--- Directions ---
Can you rewrite the lines below with "scene" replaced by "setting" and nothing else changed?

--- Information supplied ---
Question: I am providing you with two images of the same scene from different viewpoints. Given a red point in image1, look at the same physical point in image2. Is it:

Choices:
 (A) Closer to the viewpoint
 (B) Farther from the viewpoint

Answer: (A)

--- Completed exercise ---
Question: I am providing you with two images of the same setting from different viewpoints. Given a red point in image1, look at the same physical point in image2. Is it:

Choices:
 (A) Closer to the viewpoint
 (B) Farther from the viewpoint

Answer: (A)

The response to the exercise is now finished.